## What is needed:
Reproduce word for word the lines in the records below, starting with the line that contains "This is a 0.2 m/px" and continuing through the line that contains "road 2 (track): [(511,102),(445,136),(403,130),(247,0)]", including both of those lines, and provide nothing else.

** Start of Task material **

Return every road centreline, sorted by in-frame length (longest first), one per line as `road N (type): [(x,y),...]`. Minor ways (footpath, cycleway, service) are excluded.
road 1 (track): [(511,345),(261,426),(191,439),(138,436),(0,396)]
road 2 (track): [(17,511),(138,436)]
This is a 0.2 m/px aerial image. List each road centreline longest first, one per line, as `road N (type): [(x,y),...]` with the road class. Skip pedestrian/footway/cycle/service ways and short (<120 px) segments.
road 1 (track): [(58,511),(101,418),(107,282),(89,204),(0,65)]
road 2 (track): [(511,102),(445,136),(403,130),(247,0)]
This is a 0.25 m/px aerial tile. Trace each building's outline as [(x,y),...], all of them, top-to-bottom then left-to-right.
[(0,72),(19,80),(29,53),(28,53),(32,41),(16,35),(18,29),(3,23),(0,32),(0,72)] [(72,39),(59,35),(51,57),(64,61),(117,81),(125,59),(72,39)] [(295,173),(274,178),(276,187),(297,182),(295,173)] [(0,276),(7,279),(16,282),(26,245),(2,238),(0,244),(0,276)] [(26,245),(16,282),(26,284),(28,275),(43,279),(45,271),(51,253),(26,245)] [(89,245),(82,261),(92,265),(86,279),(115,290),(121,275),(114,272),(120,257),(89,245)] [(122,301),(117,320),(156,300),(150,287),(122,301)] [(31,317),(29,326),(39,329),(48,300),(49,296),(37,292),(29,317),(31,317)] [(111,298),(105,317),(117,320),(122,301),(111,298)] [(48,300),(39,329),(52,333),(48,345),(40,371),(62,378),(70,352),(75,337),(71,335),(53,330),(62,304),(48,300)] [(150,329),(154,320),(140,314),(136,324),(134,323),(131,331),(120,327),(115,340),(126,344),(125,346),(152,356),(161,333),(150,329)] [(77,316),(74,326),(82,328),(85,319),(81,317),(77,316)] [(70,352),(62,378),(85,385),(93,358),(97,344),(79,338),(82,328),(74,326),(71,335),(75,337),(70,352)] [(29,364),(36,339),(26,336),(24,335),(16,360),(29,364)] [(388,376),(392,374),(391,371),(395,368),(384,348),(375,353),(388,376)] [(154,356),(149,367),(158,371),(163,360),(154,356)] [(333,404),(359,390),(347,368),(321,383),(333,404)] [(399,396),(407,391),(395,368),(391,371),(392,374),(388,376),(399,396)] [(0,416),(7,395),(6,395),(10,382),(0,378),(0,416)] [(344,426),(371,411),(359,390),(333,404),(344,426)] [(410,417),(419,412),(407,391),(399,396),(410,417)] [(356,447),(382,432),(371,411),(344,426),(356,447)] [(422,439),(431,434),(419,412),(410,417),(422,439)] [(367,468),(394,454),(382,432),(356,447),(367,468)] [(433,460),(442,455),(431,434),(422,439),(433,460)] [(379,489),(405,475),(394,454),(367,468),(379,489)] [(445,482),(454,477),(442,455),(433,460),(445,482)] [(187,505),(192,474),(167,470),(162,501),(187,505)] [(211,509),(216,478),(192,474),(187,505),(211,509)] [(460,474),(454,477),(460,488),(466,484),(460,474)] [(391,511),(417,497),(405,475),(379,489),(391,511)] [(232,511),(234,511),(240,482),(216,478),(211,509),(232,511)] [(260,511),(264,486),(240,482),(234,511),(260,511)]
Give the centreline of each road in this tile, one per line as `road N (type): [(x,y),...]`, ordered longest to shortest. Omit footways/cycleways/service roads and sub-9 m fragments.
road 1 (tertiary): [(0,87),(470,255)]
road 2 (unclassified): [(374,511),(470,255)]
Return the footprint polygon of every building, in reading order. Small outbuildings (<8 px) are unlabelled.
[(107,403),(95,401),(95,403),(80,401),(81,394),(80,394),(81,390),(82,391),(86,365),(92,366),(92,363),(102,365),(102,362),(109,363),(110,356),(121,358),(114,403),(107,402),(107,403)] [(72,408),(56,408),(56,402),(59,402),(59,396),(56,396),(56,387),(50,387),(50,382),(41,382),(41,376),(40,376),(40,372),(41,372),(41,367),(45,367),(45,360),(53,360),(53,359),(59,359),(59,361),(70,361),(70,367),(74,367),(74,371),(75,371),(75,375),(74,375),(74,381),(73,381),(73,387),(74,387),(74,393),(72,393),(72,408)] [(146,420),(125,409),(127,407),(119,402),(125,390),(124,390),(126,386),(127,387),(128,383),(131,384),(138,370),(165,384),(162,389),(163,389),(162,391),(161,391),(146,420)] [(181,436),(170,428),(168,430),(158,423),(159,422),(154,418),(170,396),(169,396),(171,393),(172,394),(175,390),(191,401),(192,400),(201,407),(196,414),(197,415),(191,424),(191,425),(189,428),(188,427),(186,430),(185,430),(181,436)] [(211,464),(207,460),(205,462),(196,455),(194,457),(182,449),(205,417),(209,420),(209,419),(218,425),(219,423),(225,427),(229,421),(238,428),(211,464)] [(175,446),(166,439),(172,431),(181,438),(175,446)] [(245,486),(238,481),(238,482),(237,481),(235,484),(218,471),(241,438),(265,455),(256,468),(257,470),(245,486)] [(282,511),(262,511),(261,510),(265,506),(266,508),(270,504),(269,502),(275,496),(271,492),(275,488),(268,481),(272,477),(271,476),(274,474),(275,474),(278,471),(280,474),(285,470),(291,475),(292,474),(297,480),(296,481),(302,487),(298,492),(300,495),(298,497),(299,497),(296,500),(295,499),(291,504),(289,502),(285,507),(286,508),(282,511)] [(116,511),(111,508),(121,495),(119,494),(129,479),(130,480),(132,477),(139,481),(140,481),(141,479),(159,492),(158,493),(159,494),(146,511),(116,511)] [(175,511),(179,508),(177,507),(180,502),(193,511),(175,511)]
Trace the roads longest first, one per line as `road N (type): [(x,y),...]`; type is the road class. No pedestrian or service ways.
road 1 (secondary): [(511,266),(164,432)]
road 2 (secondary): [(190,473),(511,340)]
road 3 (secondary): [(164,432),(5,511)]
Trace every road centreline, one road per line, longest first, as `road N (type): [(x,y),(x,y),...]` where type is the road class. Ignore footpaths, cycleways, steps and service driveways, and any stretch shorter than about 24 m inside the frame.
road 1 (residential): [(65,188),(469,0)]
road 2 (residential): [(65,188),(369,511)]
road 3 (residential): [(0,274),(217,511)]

** End of Task material **
** Start of Task material **

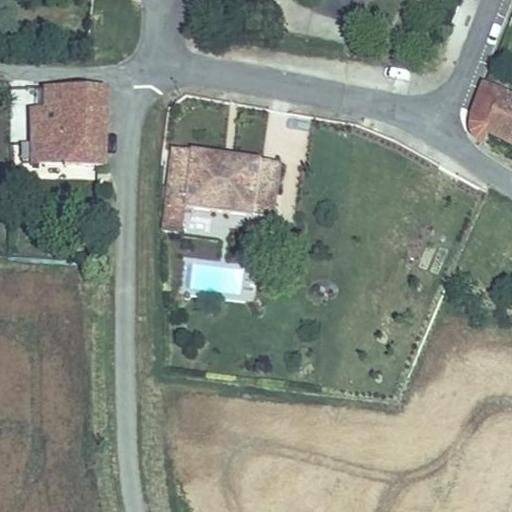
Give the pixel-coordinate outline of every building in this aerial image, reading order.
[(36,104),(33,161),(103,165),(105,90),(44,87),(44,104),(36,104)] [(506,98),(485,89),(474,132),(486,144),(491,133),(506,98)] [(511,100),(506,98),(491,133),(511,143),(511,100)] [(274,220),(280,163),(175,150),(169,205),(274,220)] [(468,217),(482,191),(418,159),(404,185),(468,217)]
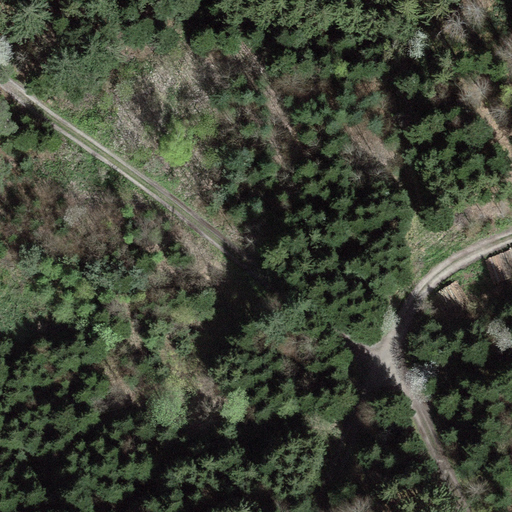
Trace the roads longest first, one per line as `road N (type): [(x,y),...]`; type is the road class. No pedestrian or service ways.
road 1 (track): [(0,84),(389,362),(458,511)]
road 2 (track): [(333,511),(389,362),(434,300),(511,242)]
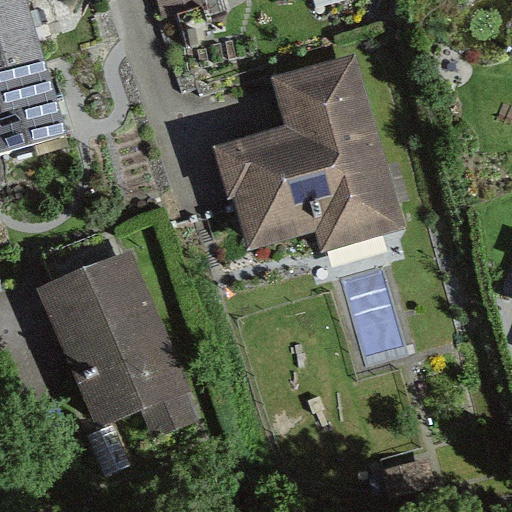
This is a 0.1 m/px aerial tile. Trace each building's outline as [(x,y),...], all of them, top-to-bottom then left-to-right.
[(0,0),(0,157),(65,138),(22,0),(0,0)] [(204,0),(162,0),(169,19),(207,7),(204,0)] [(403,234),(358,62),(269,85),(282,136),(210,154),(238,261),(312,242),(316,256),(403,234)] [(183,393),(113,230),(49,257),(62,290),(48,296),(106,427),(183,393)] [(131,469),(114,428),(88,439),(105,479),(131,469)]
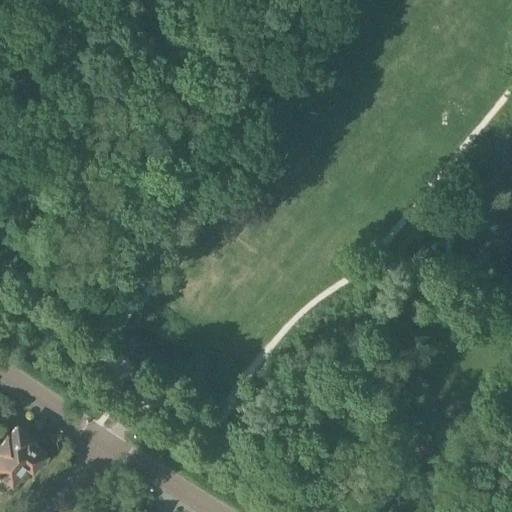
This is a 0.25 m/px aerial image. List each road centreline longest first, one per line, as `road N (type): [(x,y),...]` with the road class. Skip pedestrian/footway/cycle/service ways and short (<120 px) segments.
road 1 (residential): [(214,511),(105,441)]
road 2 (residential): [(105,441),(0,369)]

** End of Task material **

## Answer for the task:
This is a 0.2 m/px aerial image. List each road centreline longest first, one per line, as `road N (type): [(x,y),...]` with the road class. Skip pedestrian/footway/cycle/service ways and short (<120 px) segments.
road 1 (track): [(58,511),(101,418),(107,282),(89,204),(0,65)]
road 2 (track): [(511,102),(445,136),(403,130),(247,0)]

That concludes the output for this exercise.